[Problem]
Find each line in the records below that includes the string "major", and copy those lines.

┌─ The records

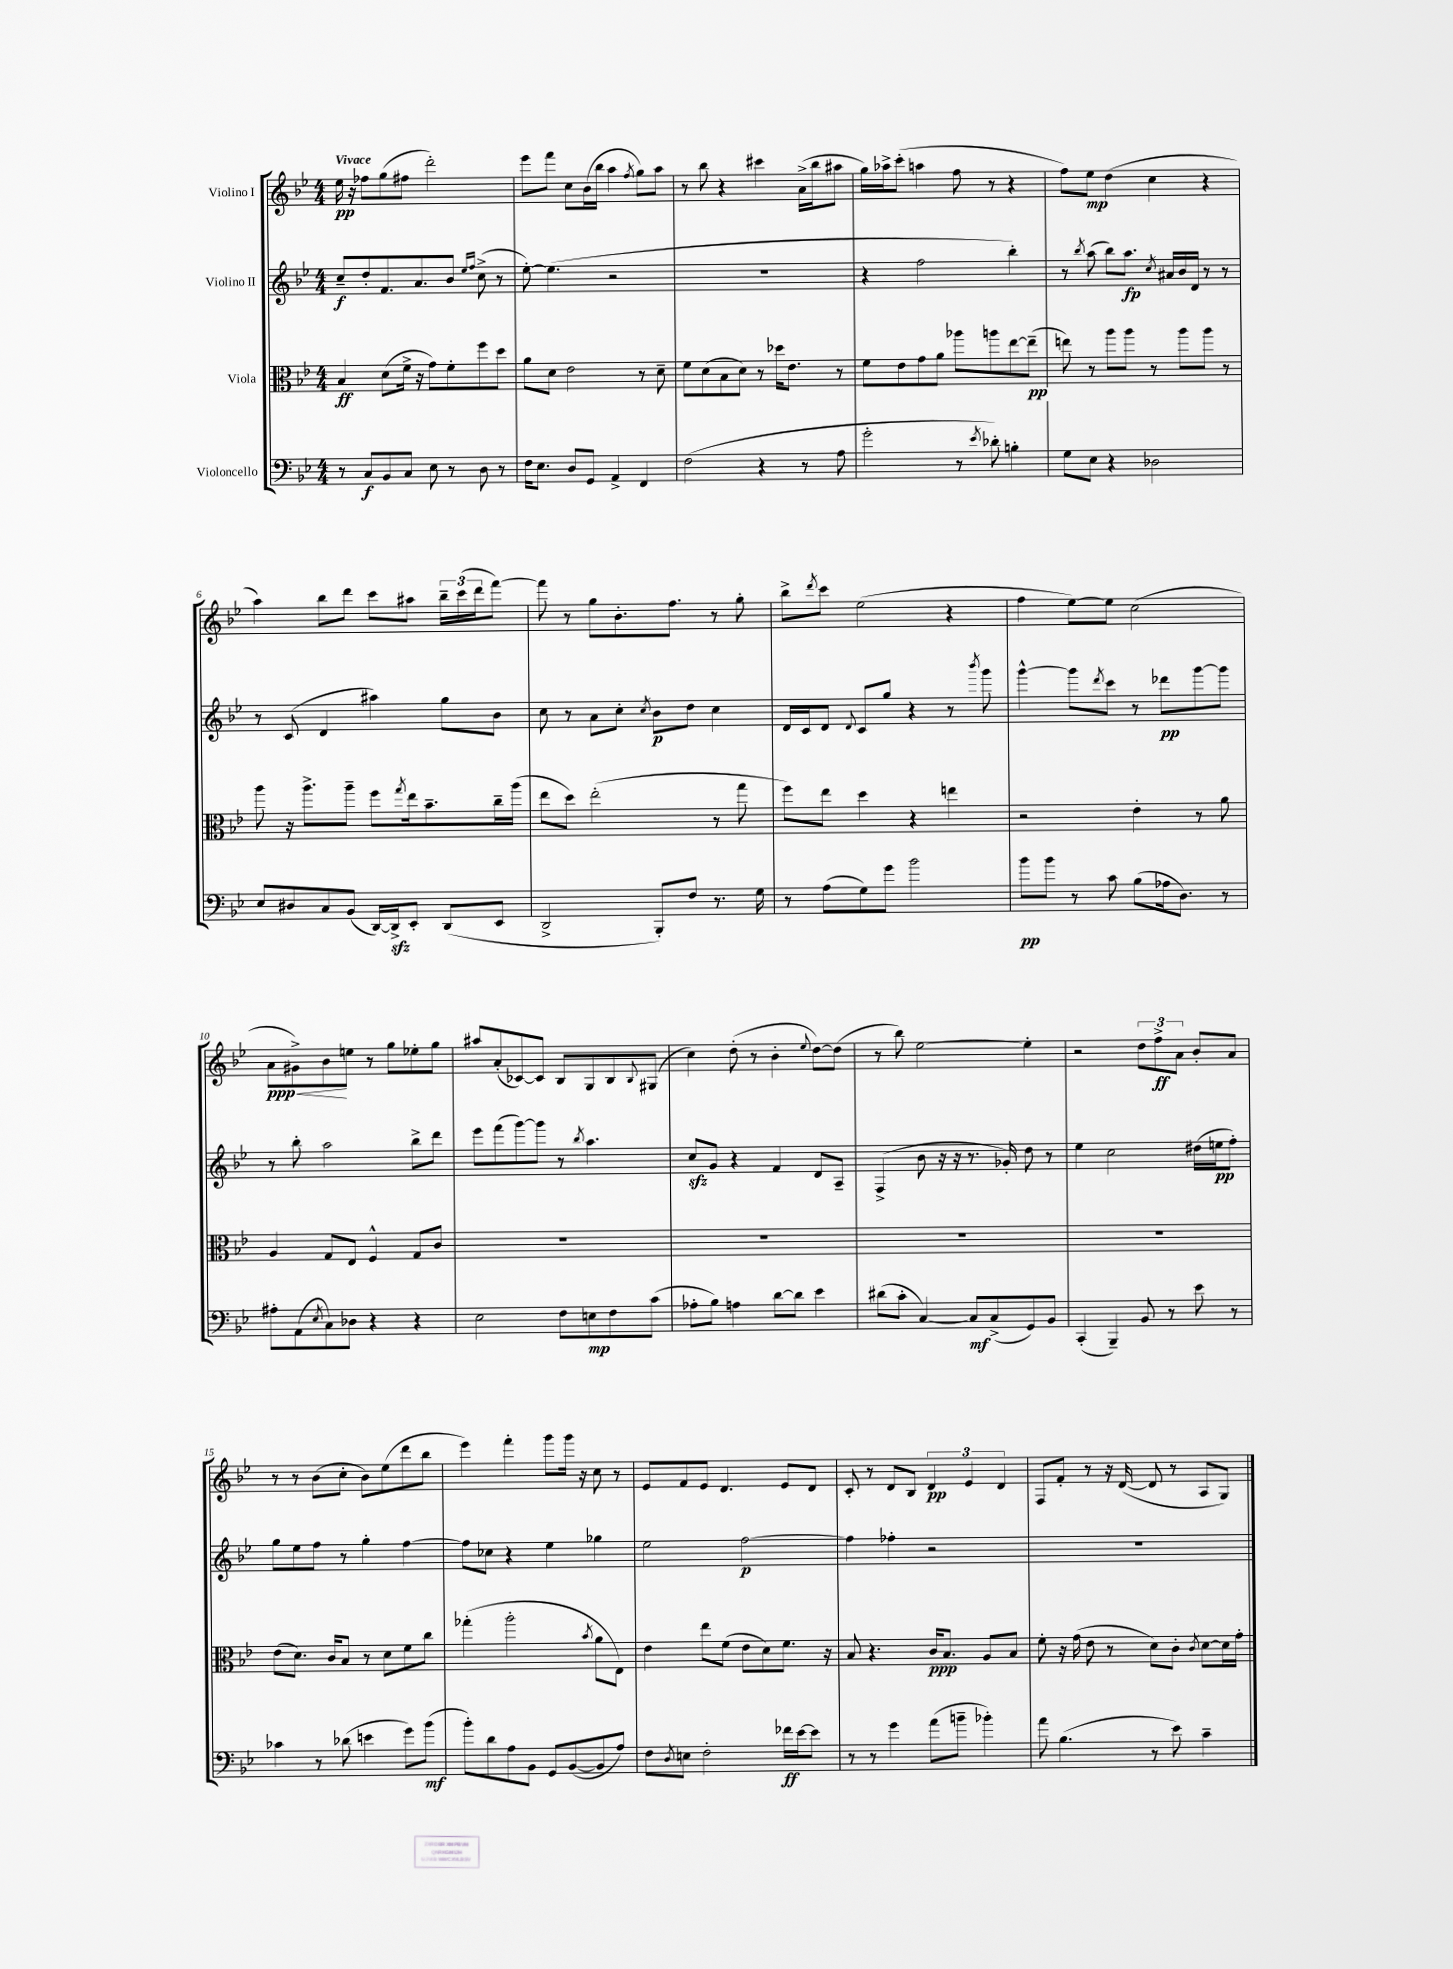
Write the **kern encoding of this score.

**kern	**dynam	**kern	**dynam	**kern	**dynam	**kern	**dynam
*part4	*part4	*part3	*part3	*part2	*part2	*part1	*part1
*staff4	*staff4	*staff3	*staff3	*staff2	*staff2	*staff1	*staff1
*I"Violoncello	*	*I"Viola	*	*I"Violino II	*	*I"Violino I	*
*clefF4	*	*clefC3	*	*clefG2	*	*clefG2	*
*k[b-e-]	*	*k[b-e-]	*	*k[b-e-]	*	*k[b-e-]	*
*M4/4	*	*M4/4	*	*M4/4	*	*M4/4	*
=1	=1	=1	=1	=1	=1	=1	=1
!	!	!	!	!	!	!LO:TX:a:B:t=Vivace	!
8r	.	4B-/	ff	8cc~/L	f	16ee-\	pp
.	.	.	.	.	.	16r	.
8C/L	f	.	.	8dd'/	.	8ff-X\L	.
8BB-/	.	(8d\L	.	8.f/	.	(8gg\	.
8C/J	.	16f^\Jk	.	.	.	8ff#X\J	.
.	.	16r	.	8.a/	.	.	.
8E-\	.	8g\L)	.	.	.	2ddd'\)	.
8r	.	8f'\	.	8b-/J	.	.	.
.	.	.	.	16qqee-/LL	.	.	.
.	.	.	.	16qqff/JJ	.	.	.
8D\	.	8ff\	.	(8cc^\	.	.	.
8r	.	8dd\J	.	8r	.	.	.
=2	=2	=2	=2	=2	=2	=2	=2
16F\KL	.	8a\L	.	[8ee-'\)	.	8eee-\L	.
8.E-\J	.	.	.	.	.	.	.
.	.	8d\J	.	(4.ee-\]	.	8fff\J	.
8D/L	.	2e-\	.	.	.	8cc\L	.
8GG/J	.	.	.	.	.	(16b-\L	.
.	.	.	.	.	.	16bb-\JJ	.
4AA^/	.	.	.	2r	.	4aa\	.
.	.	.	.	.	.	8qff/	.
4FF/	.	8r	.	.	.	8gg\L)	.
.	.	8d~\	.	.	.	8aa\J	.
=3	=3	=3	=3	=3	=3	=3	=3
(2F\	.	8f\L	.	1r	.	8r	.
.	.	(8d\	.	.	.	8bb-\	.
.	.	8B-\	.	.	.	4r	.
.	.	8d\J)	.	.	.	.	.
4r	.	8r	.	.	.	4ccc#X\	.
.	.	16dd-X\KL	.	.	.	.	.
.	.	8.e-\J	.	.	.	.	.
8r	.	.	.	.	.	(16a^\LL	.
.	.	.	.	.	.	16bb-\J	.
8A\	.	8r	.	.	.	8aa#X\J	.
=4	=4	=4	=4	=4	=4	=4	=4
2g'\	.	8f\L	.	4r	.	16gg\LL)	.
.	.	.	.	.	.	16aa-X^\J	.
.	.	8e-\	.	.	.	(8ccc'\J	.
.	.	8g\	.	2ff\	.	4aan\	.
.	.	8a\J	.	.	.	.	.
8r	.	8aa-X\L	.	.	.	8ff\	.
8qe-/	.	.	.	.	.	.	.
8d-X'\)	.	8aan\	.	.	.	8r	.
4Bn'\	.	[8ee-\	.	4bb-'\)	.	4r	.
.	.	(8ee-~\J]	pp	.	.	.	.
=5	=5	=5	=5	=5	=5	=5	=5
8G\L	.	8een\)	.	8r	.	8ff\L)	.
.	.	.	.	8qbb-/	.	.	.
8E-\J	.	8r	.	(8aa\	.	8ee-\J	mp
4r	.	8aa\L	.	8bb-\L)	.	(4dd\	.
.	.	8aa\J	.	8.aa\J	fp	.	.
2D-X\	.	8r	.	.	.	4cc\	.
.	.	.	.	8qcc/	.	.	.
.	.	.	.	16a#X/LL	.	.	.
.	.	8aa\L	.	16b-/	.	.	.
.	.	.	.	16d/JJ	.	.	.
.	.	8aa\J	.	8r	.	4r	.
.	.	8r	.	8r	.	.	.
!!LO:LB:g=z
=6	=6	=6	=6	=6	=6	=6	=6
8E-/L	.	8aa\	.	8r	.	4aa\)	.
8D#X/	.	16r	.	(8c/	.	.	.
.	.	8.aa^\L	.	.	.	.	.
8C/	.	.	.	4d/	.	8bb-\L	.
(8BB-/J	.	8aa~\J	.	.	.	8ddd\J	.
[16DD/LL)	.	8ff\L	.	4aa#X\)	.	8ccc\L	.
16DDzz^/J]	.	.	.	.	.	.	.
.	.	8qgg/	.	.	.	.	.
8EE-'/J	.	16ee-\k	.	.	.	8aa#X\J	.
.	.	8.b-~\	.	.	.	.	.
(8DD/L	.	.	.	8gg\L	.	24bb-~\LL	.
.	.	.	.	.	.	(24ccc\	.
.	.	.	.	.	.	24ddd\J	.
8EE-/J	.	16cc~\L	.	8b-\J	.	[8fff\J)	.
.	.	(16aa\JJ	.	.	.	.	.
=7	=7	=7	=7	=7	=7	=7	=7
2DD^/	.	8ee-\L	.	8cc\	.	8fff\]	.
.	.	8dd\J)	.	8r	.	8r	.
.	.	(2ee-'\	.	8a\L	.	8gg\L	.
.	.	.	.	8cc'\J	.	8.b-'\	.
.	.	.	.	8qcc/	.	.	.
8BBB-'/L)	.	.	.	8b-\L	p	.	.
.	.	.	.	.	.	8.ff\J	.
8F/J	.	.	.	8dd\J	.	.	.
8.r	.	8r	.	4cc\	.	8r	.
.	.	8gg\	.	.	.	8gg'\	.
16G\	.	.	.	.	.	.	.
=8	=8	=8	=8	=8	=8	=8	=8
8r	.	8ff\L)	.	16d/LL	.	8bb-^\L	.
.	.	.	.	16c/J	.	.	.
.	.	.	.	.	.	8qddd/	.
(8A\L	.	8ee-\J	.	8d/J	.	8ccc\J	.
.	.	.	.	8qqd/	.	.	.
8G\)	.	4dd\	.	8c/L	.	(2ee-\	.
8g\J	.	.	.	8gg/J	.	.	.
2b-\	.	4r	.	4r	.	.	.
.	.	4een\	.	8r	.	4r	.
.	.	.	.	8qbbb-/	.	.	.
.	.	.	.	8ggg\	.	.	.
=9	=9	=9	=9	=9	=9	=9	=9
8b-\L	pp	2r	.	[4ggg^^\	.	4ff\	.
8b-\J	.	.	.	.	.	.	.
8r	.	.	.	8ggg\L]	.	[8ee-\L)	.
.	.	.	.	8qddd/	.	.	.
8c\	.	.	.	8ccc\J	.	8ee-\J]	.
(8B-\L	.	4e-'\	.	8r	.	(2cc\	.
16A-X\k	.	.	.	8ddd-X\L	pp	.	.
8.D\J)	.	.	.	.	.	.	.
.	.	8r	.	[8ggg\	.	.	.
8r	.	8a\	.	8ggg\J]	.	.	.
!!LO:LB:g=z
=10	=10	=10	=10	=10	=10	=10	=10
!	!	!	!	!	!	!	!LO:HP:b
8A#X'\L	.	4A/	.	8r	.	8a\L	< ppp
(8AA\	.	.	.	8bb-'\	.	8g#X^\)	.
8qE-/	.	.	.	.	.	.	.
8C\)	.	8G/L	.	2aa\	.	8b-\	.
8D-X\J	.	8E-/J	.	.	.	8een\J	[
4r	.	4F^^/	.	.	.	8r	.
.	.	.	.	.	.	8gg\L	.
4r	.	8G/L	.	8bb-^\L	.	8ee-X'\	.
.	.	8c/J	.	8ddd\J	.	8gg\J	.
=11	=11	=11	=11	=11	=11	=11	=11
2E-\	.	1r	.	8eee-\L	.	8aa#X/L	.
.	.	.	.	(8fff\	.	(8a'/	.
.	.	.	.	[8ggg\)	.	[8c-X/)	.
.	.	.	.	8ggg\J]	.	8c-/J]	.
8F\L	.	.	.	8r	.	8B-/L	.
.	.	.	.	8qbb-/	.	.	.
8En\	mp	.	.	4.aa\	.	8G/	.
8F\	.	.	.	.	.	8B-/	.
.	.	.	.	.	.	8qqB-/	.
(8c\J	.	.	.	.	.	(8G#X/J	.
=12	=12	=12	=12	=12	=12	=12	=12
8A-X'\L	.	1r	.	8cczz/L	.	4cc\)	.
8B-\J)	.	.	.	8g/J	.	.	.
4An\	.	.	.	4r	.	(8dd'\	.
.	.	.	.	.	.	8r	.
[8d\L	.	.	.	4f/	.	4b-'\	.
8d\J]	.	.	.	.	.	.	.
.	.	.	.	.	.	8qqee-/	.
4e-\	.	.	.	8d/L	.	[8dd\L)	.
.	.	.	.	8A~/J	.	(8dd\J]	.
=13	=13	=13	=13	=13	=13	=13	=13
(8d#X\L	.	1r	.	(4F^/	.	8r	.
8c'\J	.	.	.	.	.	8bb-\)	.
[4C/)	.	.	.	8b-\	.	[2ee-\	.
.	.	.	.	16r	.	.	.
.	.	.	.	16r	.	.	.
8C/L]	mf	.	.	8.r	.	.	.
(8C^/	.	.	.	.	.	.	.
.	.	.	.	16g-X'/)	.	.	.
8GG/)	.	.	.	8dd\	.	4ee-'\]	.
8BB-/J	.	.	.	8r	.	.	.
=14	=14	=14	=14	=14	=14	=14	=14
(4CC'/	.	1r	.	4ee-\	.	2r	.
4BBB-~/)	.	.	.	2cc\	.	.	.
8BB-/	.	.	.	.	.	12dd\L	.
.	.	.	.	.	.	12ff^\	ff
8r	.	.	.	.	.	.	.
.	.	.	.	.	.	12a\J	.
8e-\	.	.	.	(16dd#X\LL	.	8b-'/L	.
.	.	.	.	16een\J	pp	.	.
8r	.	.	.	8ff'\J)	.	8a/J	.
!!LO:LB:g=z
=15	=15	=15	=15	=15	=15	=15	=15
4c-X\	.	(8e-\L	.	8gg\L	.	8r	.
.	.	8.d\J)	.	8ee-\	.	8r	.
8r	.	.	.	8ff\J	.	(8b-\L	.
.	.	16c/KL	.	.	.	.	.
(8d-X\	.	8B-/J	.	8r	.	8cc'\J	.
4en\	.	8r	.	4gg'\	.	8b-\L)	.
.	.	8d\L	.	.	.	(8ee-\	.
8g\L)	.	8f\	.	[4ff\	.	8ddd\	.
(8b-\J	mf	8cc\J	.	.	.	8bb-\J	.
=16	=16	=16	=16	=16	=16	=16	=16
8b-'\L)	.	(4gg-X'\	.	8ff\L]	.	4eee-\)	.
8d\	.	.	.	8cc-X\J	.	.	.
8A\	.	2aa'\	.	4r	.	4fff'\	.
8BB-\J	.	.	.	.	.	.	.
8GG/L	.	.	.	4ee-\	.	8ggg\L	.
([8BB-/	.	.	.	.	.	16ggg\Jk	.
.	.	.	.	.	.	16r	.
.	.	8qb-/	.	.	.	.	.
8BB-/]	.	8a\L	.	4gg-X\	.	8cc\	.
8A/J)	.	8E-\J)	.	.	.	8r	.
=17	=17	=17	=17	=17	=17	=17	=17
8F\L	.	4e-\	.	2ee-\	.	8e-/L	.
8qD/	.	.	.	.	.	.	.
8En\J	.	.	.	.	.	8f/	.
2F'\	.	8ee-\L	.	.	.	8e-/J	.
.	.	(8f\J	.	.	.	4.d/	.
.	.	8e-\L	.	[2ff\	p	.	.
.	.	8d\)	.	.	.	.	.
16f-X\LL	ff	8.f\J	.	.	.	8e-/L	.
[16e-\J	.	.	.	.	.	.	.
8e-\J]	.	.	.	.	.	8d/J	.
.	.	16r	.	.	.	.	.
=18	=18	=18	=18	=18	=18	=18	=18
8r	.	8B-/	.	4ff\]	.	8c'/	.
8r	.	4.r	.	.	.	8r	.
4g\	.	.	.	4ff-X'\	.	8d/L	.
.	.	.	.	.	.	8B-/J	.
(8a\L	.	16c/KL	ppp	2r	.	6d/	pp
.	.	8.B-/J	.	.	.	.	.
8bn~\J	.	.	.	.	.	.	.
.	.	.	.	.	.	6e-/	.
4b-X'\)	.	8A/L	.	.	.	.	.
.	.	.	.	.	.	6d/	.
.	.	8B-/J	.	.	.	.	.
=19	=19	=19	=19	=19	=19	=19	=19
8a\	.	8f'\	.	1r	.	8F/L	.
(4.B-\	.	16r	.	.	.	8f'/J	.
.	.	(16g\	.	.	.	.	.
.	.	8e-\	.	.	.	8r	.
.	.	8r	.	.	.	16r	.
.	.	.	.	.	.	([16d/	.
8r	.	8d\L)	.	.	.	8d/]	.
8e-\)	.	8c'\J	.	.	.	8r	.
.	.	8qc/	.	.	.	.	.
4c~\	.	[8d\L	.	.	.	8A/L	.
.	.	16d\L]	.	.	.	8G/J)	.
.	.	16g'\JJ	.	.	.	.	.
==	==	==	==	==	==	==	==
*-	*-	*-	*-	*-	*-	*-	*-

└─
┌─ The records

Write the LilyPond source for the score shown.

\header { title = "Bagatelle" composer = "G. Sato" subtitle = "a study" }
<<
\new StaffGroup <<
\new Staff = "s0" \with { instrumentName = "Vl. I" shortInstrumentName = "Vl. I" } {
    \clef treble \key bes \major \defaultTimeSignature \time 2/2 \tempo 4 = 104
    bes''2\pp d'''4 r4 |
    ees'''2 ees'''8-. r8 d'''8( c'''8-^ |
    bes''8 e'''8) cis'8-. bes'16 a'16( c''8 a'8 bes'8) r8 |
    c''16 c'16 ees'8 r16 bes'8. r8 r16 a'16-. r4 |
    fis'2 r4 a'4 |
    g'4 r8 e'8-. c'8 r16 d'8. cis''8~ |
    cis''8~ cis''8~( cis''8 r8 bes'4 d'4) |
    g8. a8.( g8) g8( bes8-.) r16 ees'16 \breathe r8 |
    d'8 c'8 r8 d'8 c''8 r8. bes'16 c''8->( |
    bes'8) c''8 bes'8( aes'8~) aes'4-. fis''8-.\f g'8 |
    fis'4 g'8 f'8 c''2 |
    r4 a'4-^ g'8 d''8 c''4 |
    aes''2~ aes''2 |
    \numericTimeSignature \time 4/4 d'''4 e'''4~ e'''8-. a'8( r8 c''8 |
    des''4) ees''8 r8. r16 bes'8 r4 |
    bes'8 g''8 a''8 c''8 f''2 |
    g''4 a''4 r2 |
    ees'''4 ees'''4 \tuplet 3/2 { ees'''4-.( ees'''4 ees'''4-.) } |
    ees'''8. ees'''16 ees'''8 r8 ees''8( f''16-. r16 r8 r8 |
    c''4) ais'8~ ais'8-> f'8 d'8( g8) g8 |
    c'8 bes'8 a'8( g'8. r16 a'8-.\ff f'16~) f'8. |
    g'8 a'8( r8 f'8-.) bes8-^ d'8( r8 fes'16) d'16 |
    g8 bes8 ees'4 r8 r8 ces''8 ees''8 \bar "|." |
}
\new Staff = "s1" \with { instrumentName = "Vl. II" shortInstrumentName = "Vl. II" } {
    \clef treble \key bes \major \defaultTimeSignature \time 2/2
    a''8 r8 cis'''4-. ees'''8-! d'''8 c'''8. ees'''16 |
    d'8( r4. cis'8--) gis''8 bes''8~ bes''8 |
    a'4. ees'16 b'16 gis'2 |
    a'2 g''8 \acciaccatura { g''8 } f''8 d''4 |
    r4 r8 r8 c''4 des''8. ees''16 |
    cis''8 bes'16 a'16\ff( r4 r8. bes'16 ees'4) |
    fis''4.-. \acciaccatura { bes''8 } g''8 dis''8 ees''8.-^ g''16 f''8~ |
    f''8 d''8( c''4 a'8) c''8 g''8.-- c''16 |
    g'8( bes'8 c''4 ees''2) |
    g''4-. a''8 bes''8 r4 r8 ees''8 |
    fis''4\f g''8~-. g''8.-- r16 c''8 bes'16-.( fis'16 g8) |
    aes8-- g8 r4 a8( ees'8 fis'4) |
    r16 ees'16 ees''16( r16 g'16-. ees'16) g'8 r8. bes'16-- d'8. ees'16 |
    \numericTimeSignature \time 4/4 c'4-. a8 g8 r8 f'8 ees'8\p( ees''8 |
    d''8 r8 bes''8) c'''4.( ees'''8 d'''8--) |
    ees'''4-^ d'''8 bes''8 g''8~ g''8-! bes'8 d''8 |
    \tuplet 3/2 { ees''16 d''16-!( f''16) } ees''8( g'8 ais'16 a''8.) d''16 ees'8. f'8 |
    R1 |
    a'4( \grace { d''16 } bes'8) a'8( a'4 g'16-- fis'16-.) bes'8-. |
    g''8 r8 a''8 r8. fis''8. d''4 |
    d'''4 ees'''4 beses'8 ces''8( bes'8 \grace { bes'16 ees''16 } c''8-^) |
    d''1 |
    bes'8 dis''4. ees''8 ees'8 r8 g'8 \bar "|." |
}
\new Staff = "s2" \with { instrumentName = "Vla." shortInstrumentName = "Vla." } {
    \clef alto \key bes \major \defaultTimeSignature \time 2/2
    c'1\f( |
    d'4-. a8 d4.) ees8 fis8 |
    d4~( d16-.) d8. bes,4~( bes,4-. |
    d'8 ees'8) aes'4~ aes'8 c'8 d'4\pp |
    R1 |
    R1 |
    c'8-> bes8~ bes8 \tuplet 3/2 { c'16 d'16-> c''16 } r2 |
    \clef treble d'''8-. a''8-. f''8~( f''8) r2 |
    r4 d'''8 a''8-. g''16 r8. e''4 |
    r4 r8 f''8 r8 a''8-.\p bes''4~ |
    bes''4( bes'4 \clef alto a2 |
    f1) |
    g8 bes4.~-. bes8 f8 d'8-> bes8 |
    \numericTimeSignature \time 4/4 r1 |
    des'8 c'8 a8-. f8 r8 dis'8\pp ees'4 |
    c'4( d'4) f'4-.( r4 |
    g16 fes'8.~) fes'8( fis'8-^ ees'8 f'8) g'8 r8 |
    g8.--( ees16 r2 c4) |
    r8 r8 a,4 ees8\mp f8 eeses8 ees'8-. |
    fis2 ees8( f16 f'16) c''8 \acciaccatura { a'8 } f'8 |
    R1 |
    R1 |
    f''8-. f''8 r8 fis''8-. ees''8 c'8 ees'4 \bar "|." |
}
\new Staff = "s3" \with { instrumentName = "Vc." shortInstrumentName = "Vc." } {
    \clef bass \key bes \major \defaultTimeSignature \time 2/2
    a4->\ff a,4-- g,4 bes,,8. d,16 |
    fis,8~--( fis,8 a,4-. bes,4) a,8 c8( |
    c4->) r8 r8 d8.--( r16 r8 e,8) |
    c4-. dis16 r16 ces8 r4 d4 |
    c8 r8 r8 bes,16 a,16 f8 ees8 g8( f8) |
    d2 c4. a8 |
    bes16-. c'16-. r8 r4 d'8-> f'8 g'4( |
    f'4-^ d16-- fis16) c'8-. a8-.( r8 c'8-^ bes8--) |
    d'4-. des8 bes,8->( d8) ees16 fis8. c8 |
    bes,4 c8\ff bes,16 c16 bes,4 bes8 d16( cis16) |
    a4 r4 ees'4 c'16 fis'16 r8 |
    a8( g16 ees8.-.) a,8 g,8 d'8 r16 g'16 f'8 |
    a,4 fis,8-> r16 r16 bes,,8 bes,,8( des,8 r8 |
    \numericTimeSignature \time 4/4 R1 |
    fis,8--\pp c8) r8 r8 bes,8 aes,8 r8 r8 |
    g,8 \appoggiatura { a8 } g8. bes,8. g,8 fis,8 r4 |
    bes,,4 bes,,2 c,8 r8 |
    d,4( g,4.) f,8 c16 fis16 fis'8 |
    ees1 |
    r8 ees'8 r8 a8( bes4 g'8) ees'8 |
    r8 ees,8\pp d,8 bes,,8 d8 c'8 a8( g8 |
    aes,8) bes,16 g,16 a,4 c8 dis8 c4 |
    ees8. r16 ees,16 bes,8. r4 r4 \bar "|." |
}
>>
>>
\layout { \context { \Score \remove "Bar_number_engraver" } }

└─

[Result]
    \clef treble \key bes \major \defaultTimeSignature \time 2/2 \tempo 4 = 104
    \clef treble \key bes \major \defaultTimeSignature \time 2/2
    \clef alto \key bes \major \defaultTimeSignature \time 2/2
    \clef bass \key bes \major \defaultTimeSignature \time 2/2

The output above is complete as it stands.